WORK INSTRUCTIONS →
Transcribe exactly the lines from the one holding "purple brick C5:C7" through the closing line of the entries below. Pictures stay out of the copy.

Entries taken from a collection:
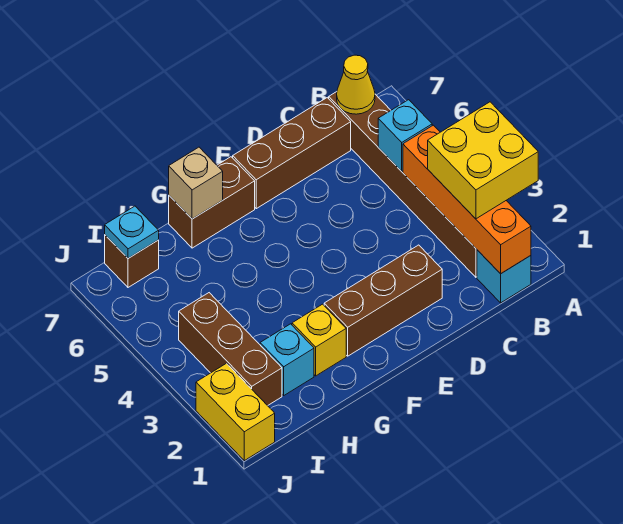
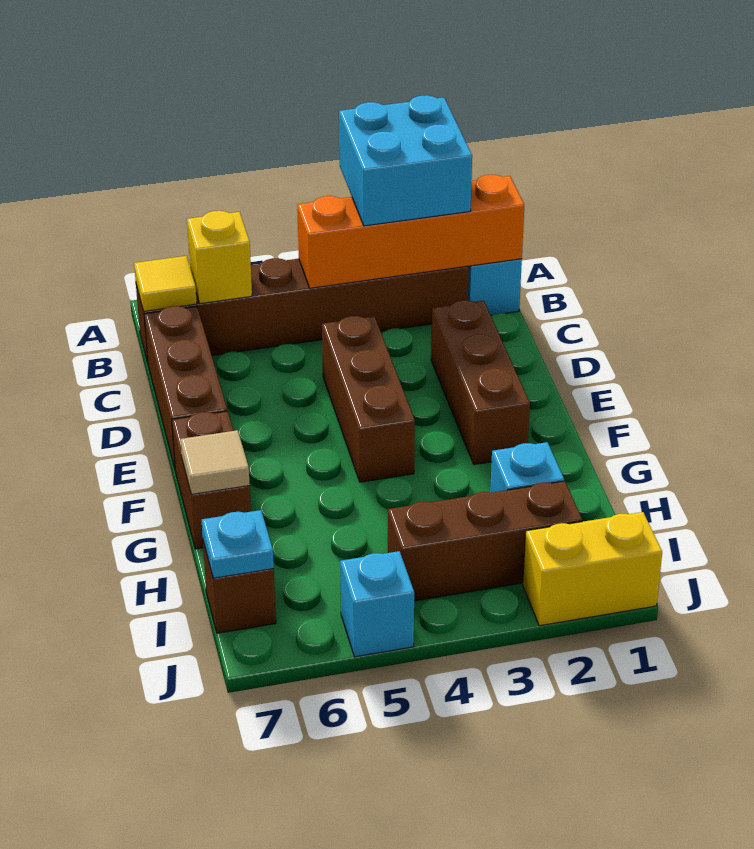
yellow brick A2:B3 level 3 -> cyan brick A2:B3 level 3
cyan brick B5 level 2 -> cyan brick J5 level 1
yellow cone B7 level 2 -> yellow tile B7 level 2
none -> brown brick D4:F4 level 1
yellow brick G2 level 1 -> yellow brick B6 level 2
tan brick G7 level 2 -> tan tile G7 level 2

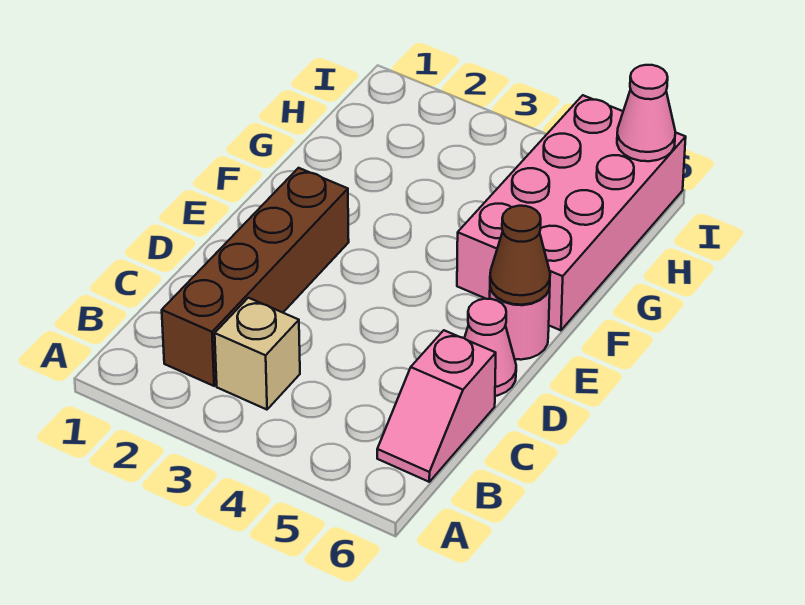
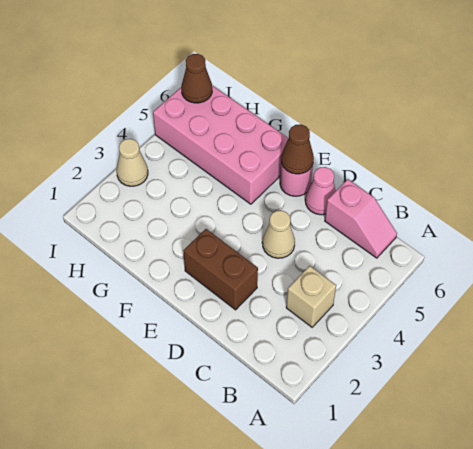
brown brick B2:E2 level 1 -> brown brick D2:E2 level 1
none -> tan cone D4 level 1
none -> tan cone I3 level 1
pink cone I6 level 2 -> brown cone I6 level 2

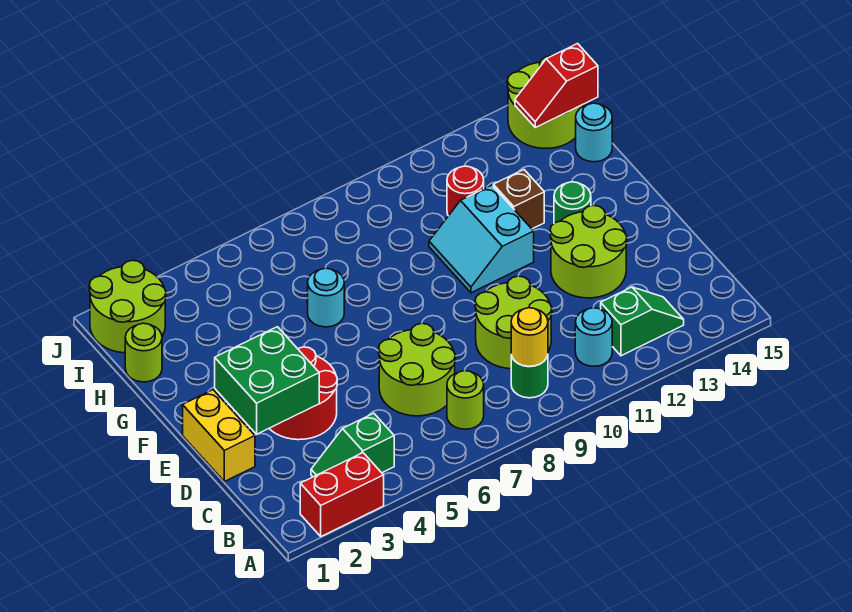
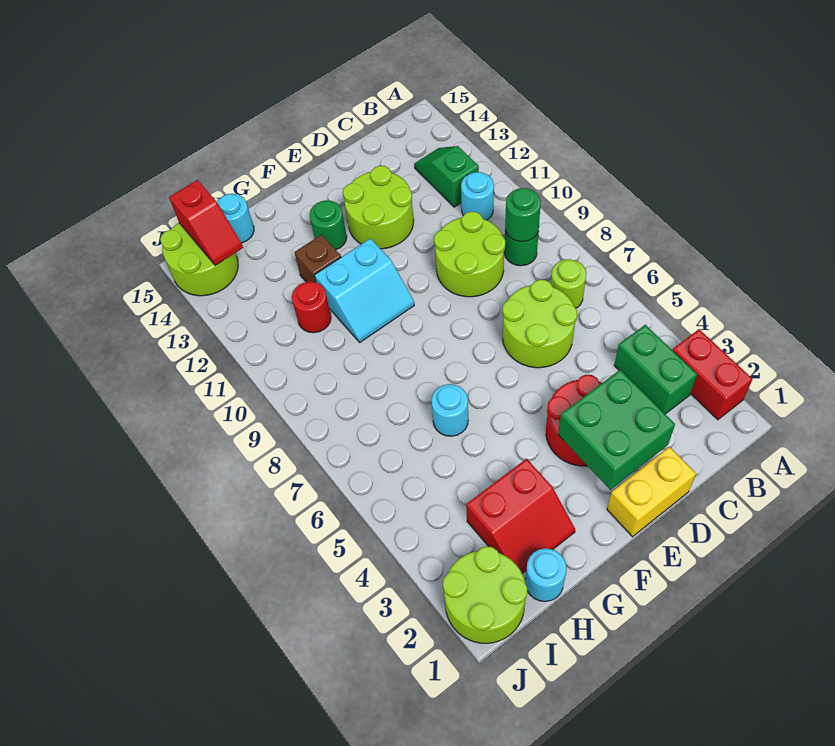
green slope B3:B4 level 1 top 4 -> green brick B3:B4 level 1
yellow round brick B9 level 2 -> green round brick B9 level 2
none -> red slope G2:H3 level 1 top 3
lime round brick H1 level 1 -> cyan round brick H1 level 1

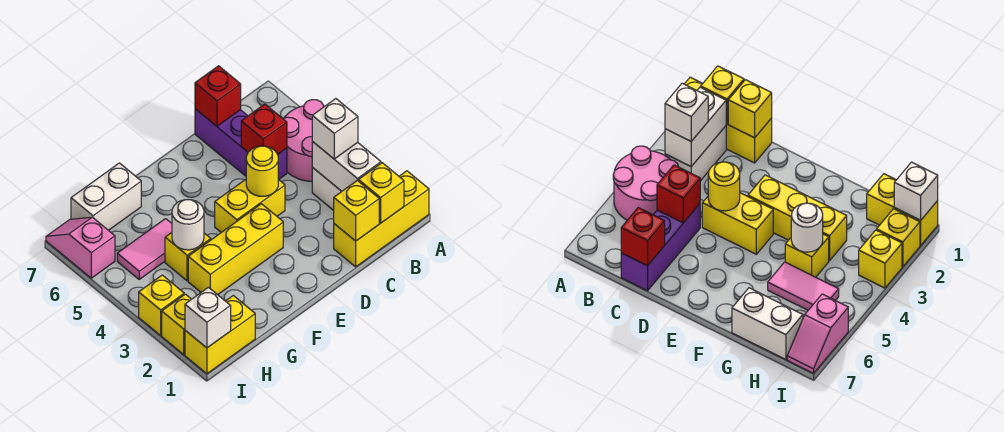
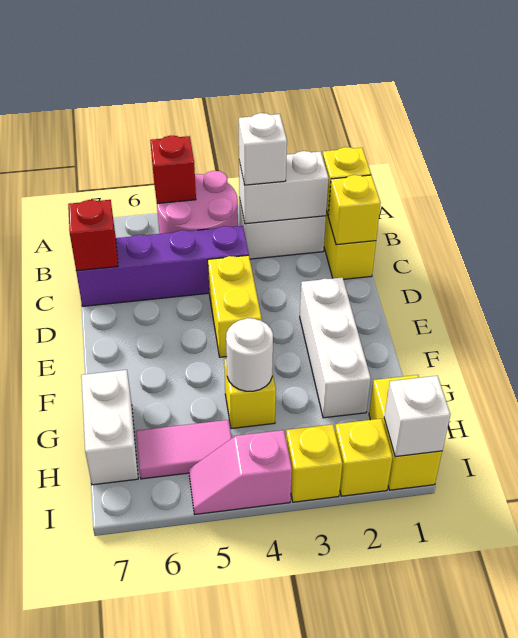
purple brick C5:C7 level 1 -> purple brick C4:C7 level 1
red brick C5 level 2 -> red brick A5 level 2
yellow round brick D4 level 2 -> none
none -> white brick E2:G2 level 1
yellow brick E3:G3 level 1 -> none
pink tile G5:H5 level 1 -> pink tile H5:H6 level 1
pink slope I6:I7 level 1 top 6 -> pink slope I4:I5 level 1 top 4

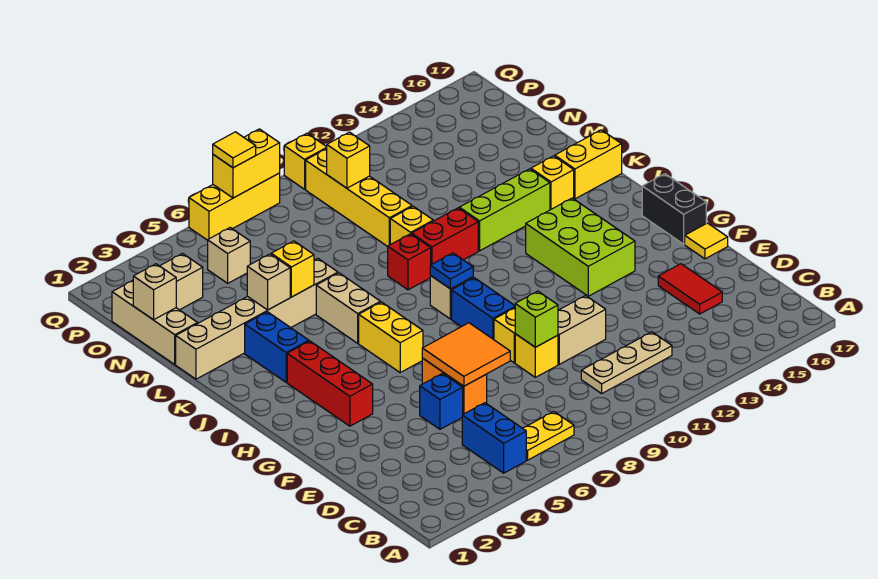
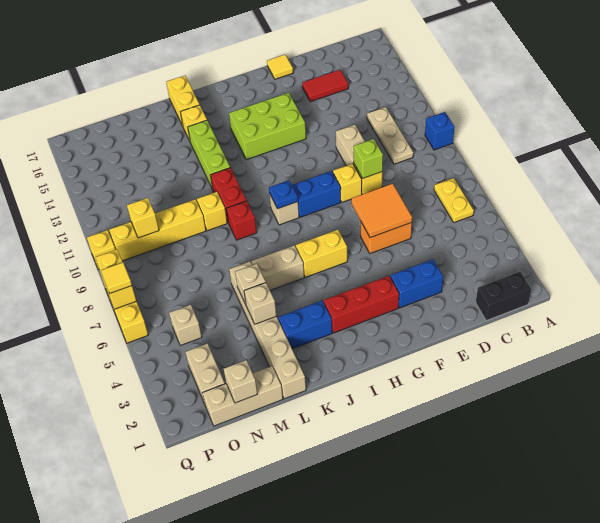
blue brick B5:C5 level 1 -> blue brick E3:F3 level 1
blue brick E5 level 1 -> blue brick A10 level 1
black brick G17:H17 level 1 -> black brick B1:C1 level 1
yellow brick L5 level 2 -> tan brick L5 level 2

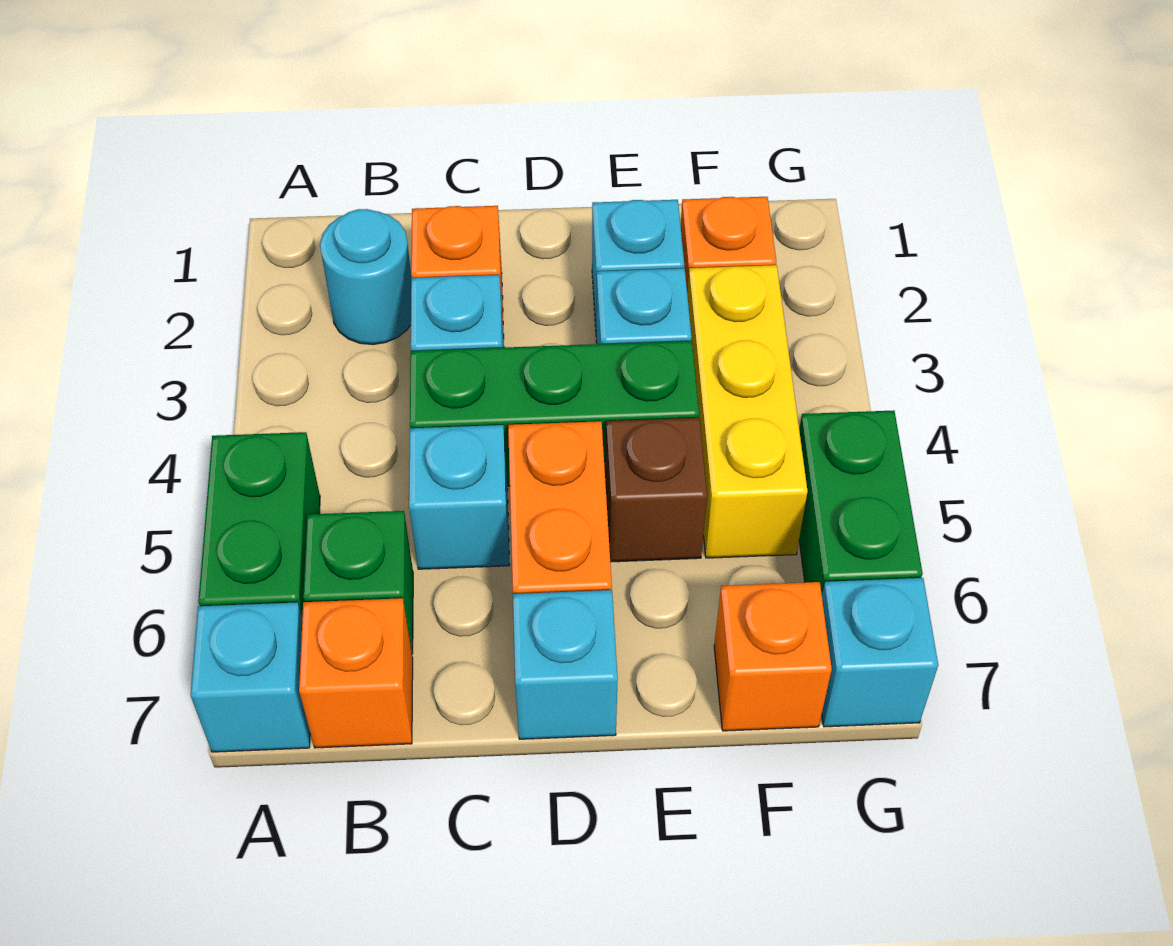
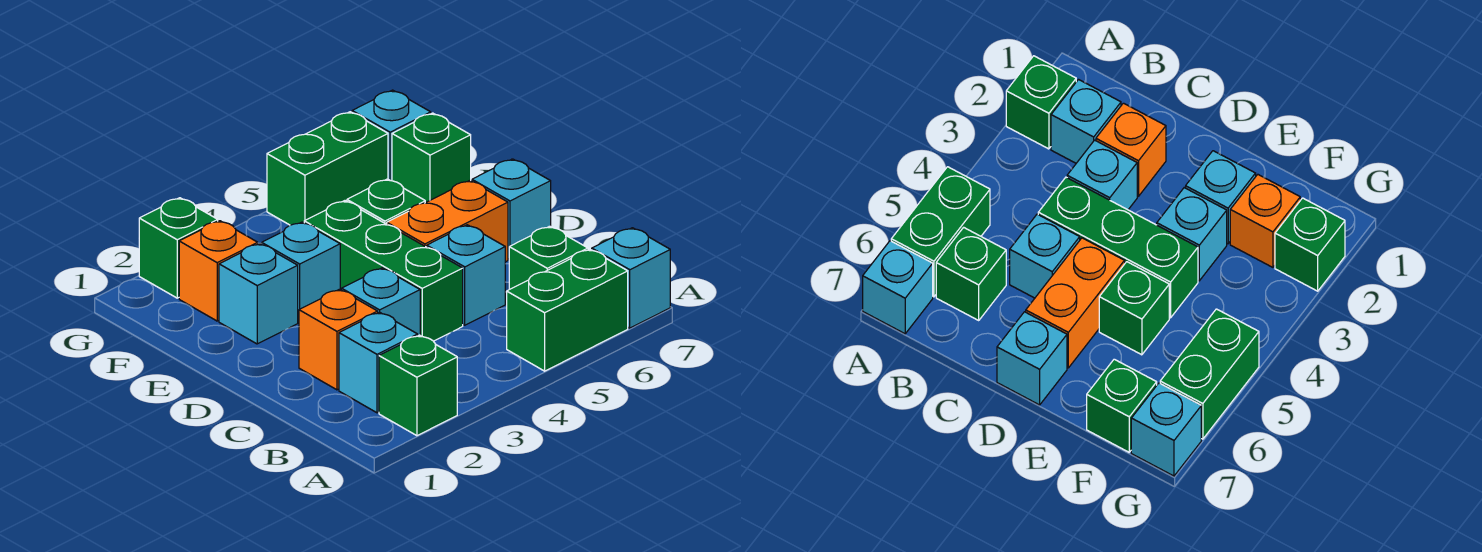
none -> green brick A2 level 1
cyan round brick B2 level 1 -> cyan brick B2 level 1
orange brick B7 level 1 -> none
brown brick E5 level 1 -> green brick E5 level 1
yellow brick F3:F5 level 1 -> none
orange brick F7 level 1 -> green brick F7 level 1
none -> green brick G2 level 1

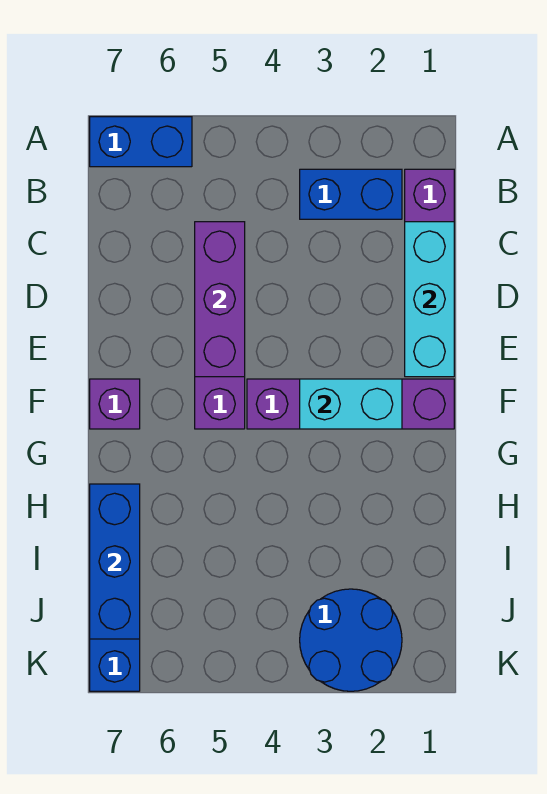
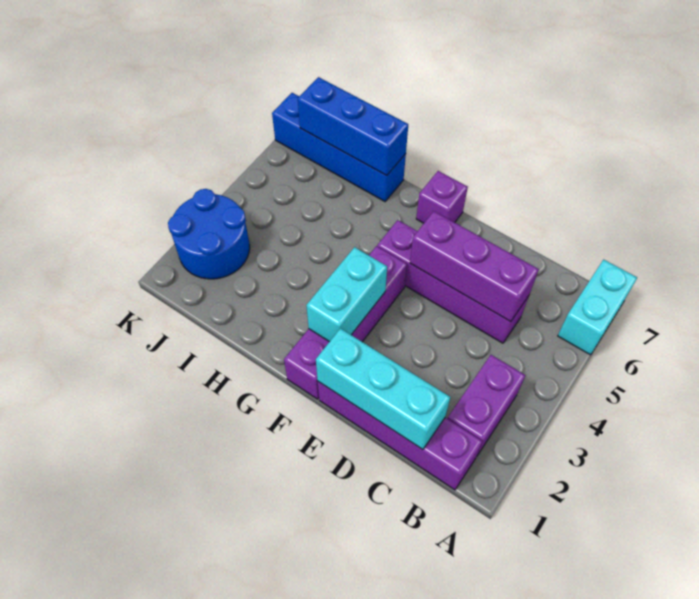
blue brick A6:A7 level 1 -> cyan brick A6:A7 level 1
blue brick B2:B3 level 1 -> purple brick B2:B3 level 1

SOLUTION BELOW →
purple brick C5:C7 level 1 -> purple brick C4:C7 level 1
red brick C5 level 2 -> red brick A5 level 2
yellow round brick D4 level 2 -> none
none -> white brick E2:G2 level 1
yellow brick E3:G3 level 1 -> none
pink tile G5:H5 level 1 -> pink tile H5:H6 level 1
pink slope I6:I7 level 1 top 6 -> pink slope I4:I5 level 1 top 4

blue brick B5:C5 level 1 -> blue brick E3:F3 level 1
blue brick E5 level 1 -> blue brick A10 level 1
black brick G17:H17 level 1 -> black brick B1:C1 level 1
yellow brick L5 level 2 -> tan brick L5 level 2

none -> green brick A2 level 1
cyan round brick B2 level 1 -> cyan brick B2 level 1
orange brick B7 level 1 -> none
brown brick E5 level 1 -> green brick E5 level 1
yellow brick F3:F5 level 1 -> none
orange brick F7 level 1 -> green brick F7 level 1
none -> green brick G2 level 1

blue brick A6:A7 level 1 -> cyan brick A6:A7 level 1
blue brick B2:B3 level 1 -> purple brick B2:B3 level 1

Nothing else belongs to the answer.